══ Stored data

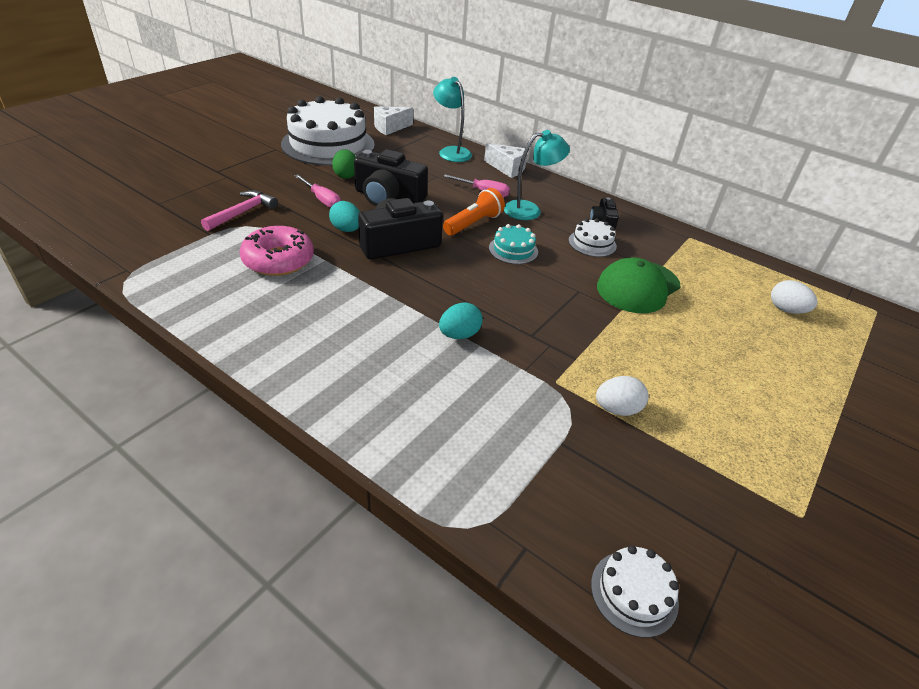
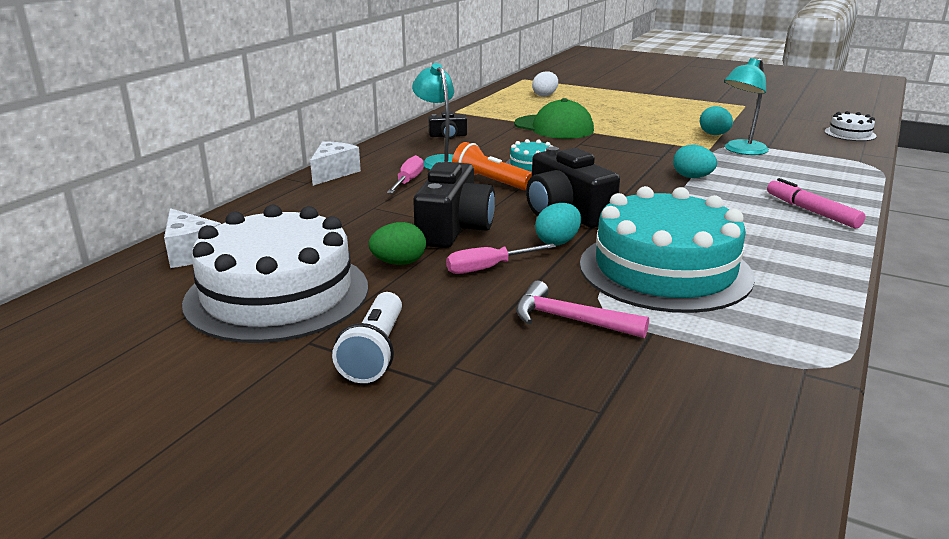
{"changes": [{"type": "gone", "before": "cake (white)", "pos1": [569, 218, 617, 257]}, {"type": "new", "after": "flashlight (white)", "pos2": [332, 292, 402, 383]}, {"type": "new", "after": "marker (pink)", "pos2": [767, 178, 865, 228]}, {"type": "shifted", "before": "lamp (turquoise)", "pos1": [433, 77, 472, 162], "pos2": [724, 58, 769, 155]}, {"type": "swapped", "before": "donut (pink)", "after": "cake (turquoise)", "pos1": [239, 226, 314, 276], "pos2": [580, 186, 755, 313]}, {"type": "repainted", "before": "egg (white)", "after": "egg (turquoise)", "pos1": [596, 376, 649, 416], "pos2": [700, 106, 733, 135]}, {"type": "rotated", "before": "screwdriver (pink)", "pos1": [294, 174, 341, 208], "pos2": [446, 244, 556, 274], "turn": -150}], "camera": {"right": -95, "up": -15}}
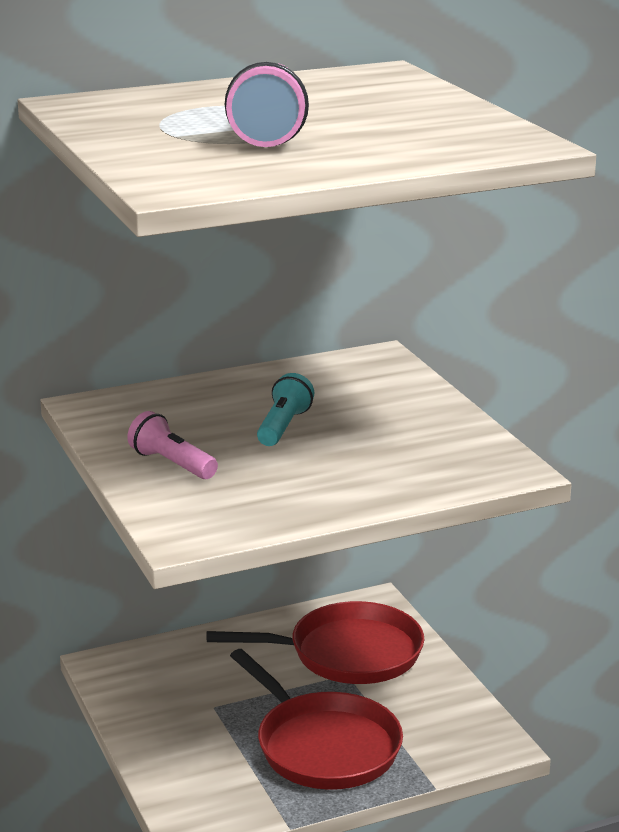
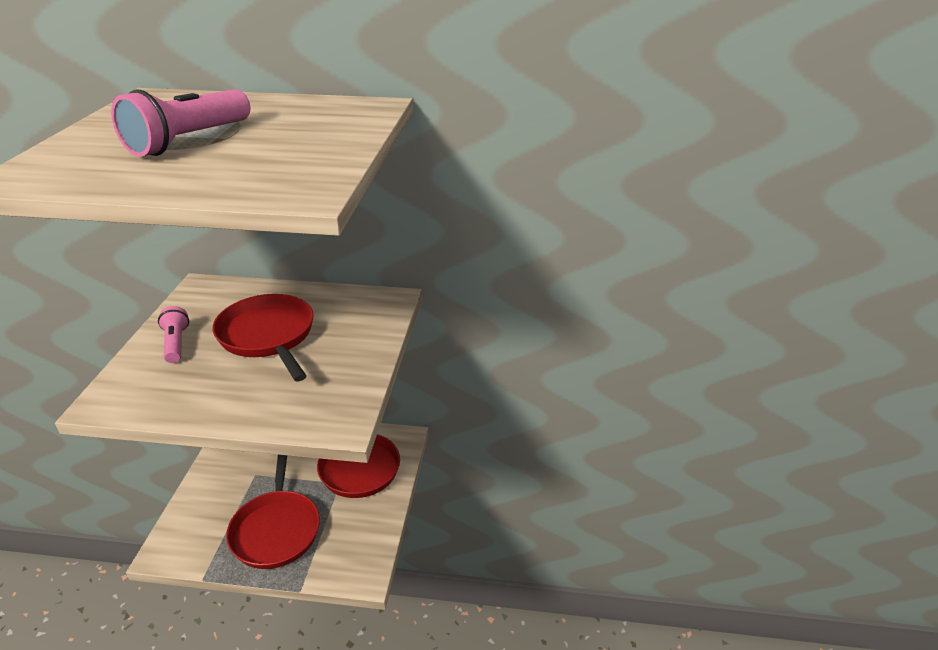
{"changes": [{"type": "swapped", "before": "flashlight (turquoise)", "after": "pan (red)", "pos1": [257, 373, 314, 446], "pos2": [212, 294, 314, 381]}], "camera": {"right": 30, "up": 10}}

════
══ Stored data

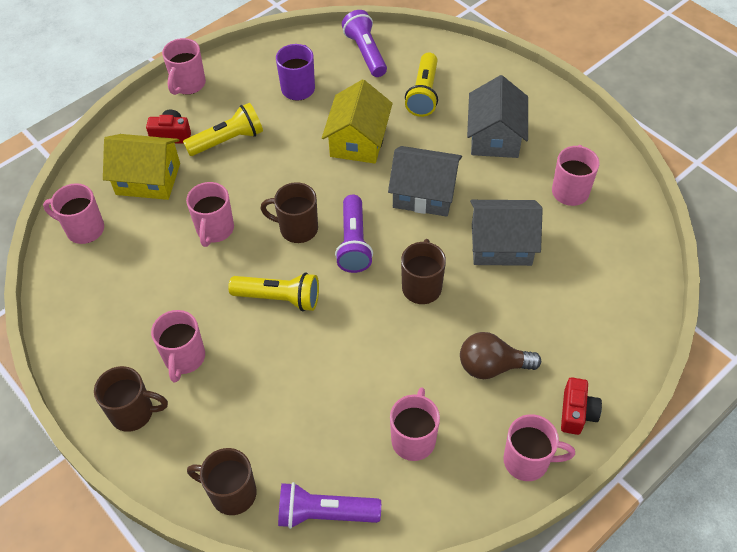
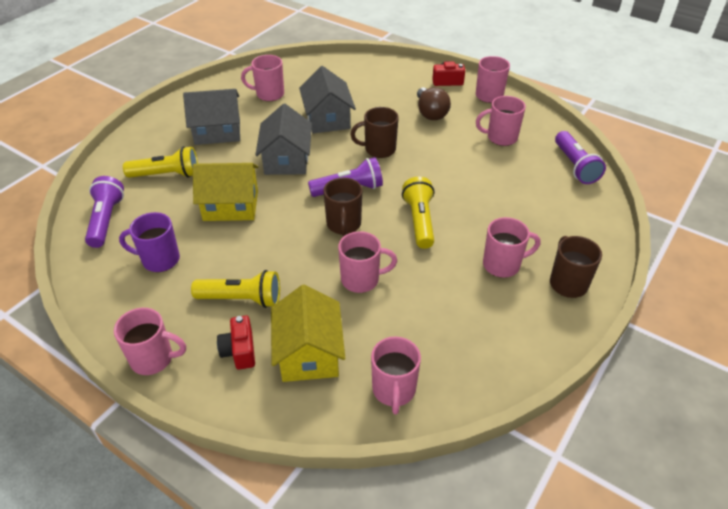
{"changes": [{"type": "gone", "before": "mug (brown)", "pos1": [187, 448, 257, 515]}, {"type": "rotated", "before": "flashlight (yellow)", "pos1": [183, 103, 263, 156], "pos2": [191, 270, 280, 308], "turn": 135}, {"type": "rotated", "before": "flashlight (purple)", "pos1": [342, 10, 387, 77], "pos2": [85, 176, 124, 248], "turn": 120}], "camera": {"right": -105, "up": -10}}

════
══ Stored data

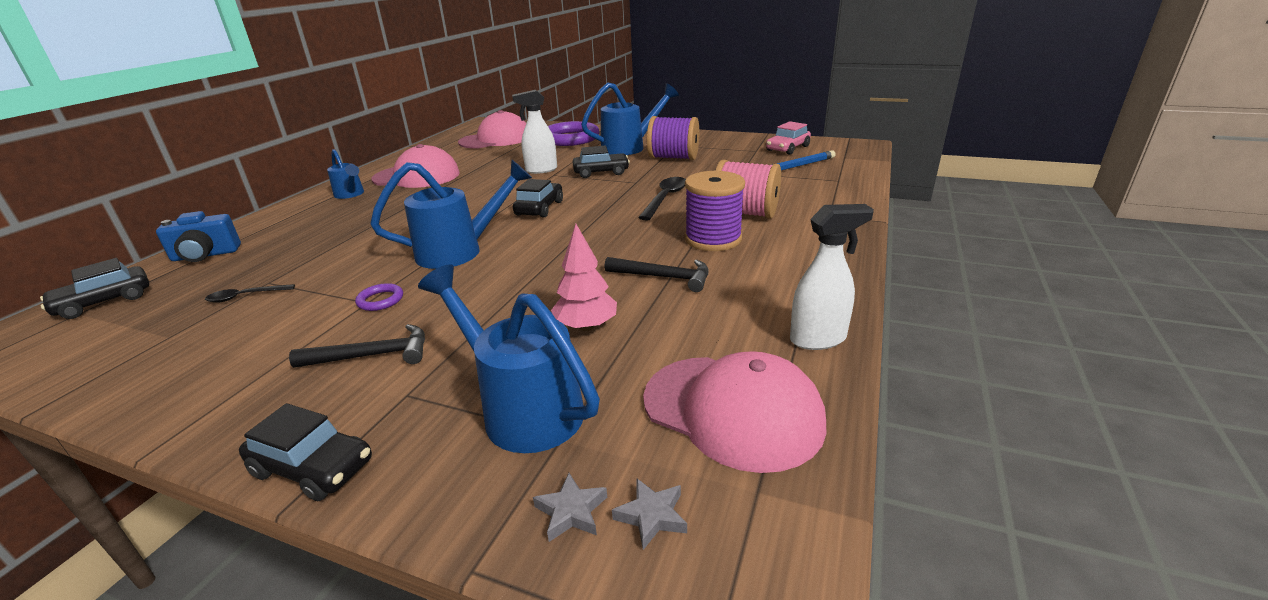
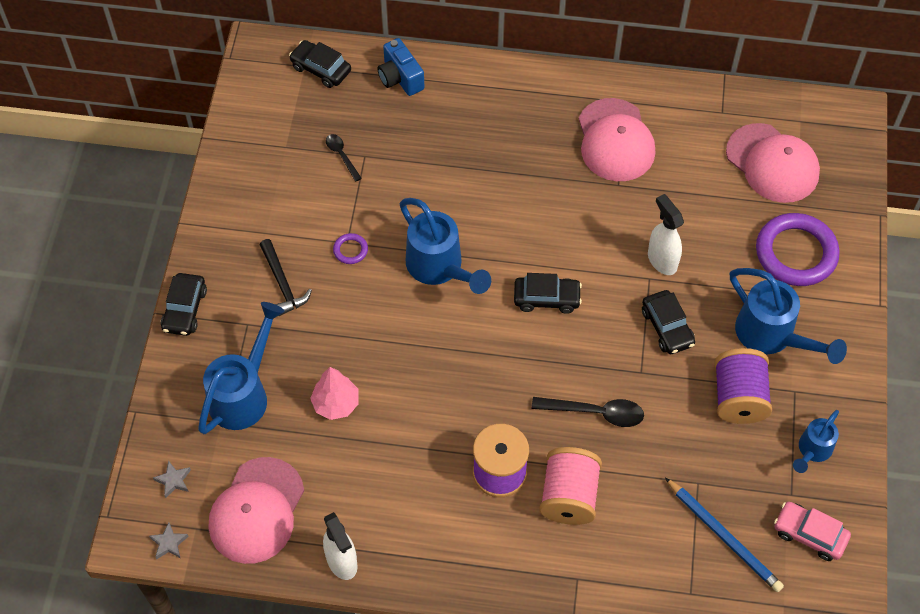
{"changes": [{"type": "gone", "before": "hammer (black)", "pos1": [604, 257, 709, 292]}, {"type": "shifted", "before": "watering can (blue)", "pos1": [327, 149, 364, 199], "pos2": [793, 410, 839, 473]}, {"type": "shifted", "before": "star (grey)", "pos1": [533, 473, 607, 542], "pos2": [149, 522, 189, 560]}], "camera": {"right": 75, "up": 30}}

════

**Action item**
Go over the listing above and return each line with "shifted".

**Final answer**
{"changes": [{"type": "gone", "before": "cake (white)", "pos1": [569, 218, 617, 257]}, {"type": "new", "after": "flashlight (white)", "pos2": [332, 292, 402, 383]}, {"type": "new", "after": "marker (pink)", "pos2": [767, 178, 865, 228]}, {"type": "shifted", "before": "lamp (turquoise)", "pos1": [433, 77, 472, 162], "pos2": [724, 58, 769, 155]}, {"type": "swapped", "before": "donut (pink)", "after": "cake (turquoise)", "pos1": [239, 226, 314, 276], "pos2": [580, 186, 755, 313]}, {"type": "repainted", "before": "egg (white)", "after": "egg (turquoise)", "pos1": [596, 376, 649, 416], "pos2": [700, 106, 733, 135]}, {"type": "rotated", "before": "screwdriver (pink)", "pos1": [294, 174, 341, 208], "pos2": [446, 244, 556, 274], "turn": -150}], "camera": {"right": -95, "up": -15}}
{"changes": [{"type": "gone", "before": "hammer (black)", "pos1": [604, 257, 709, 292]}, {"type": "shifted", "before": "watering can (blue)", "pos1": [327, 149, 364, 199], "pos2": [793, 410, 839, 473]}, {"type": "shifted", "before": "star (grey)", "pos1": [533, 473, 607, 542], "pos2": [149, 522, 189, 560]}], "camera": {"right": 75, "up": 30}}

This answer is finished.